Whenever a line of the data below holds the string "slope", copy that line.

BEGIN

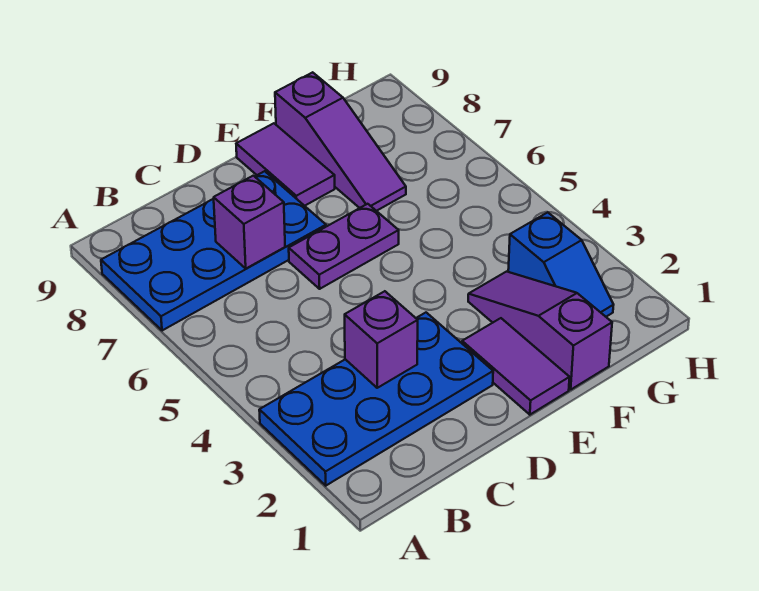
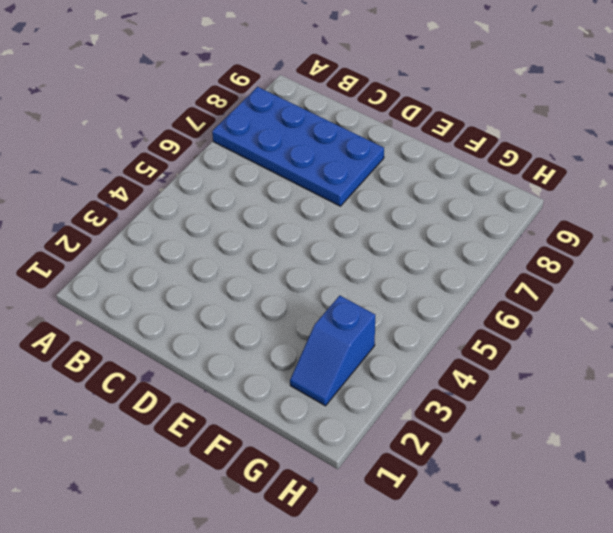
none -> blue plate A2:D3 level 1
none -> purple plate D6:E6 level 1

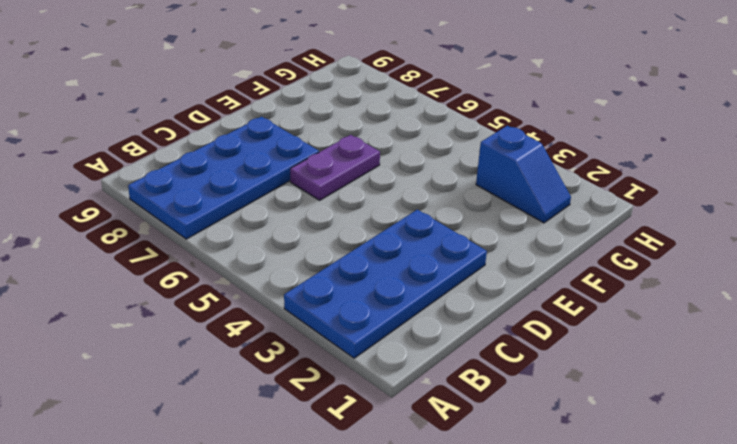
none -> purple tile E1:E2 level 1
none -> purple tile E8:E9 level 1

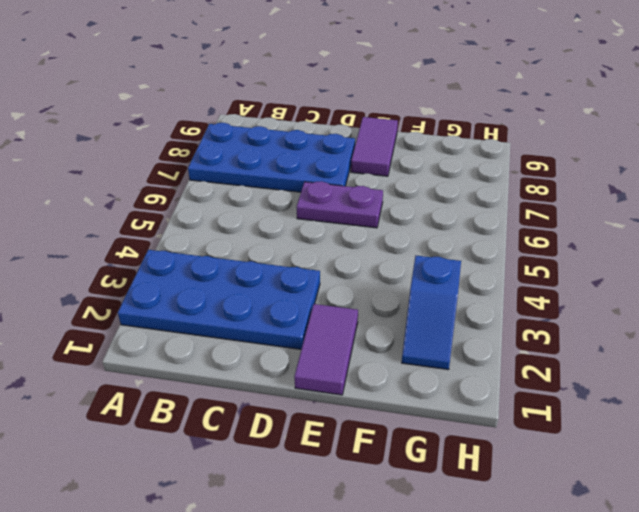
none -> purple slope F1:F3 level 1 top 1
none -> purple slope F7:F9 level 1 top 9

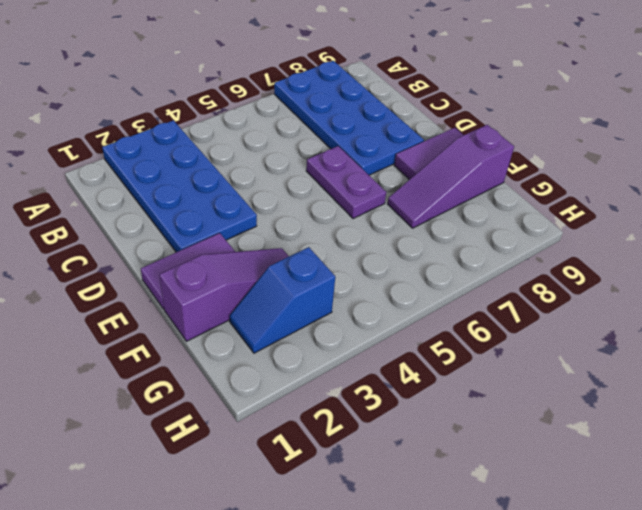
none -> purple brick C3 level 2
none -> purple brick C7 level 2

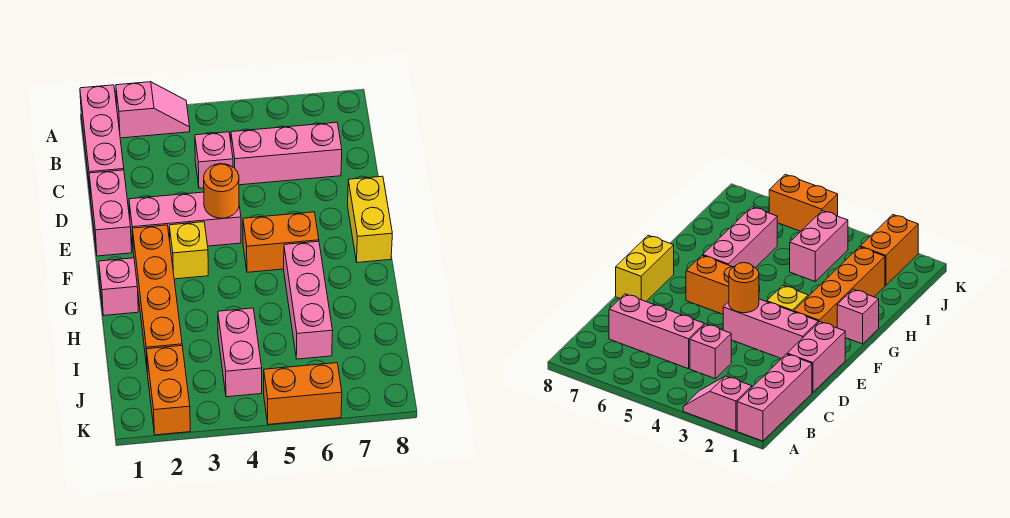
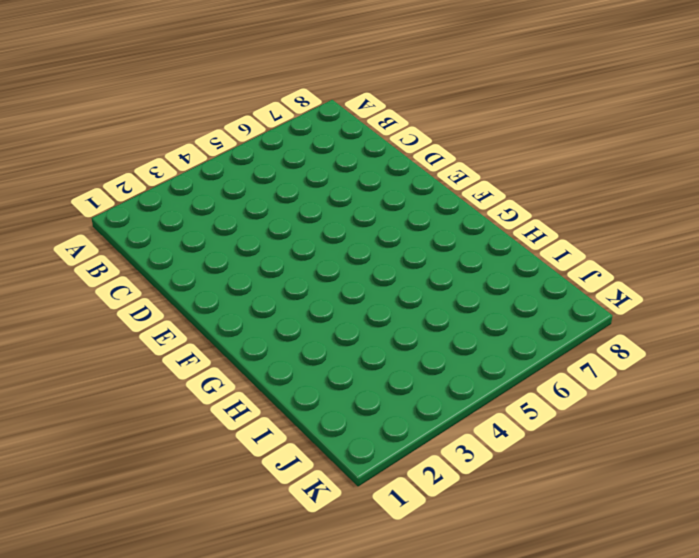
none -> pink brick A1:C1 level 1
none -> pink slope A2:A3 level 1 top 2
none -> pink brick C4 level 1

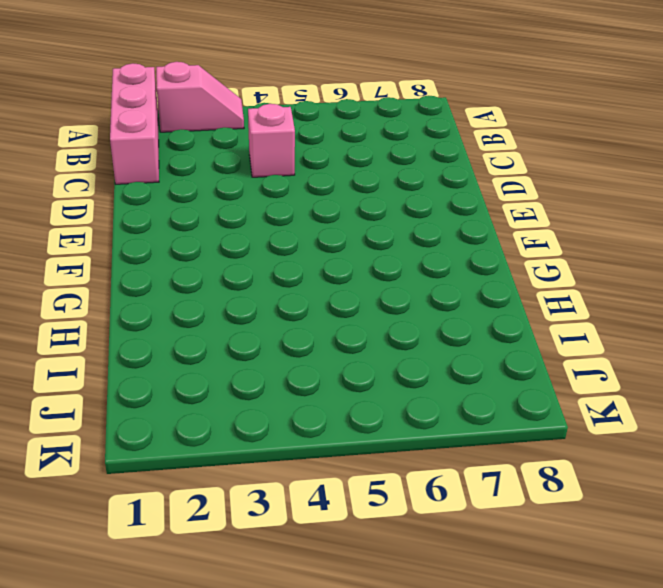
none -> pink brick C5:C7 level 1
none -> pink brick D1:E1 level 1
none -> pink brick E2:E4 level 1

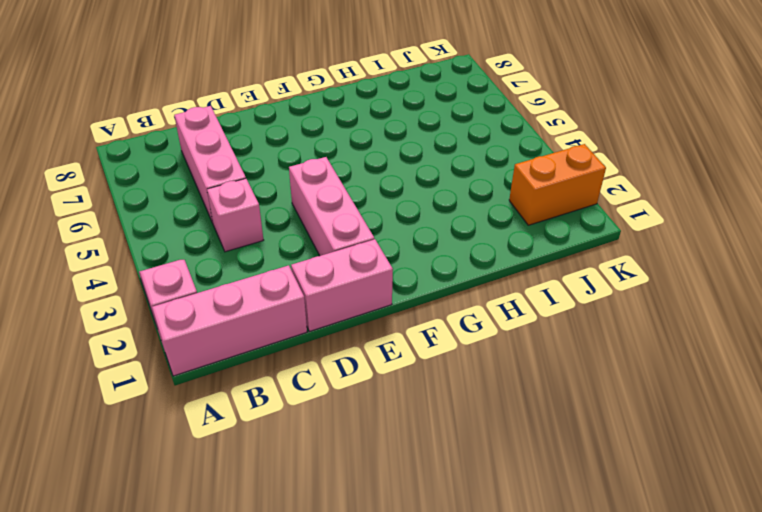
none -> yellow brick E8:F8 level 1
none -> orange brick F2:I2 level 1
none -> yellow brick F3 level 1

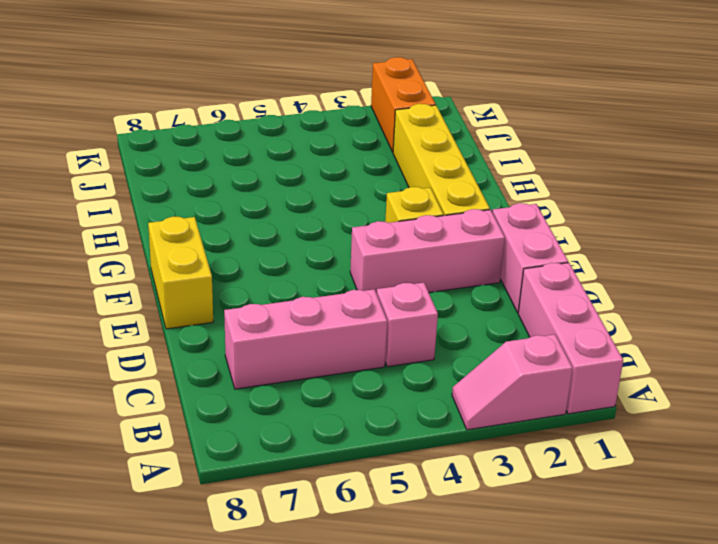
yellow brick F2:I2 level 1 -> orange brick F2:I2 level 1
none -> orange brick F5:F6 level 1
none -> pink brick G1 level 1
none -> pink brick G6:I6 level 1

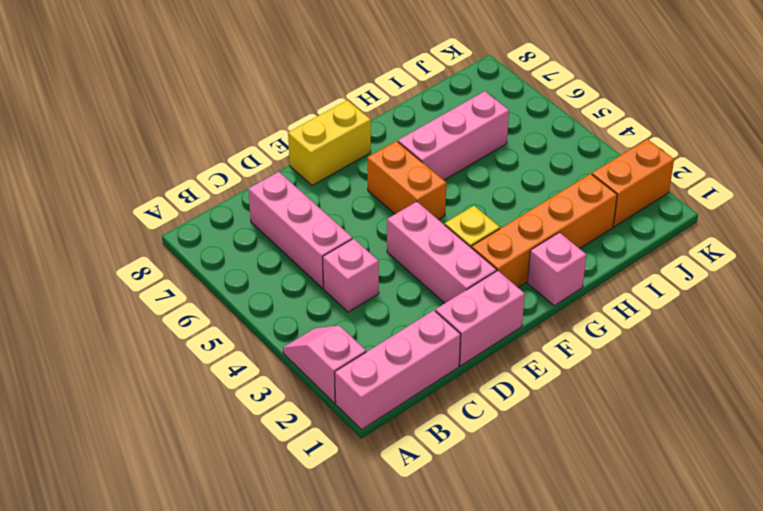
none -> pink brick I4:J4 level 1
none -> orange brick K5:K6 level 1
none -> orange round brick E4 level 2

END

— THE ANSWER —
none -> purple slope F1:F3 level 1 top 1
none -> purple slope F7:F9 level 1 top 9
none -> pink slope A2:A3 level 1 top 2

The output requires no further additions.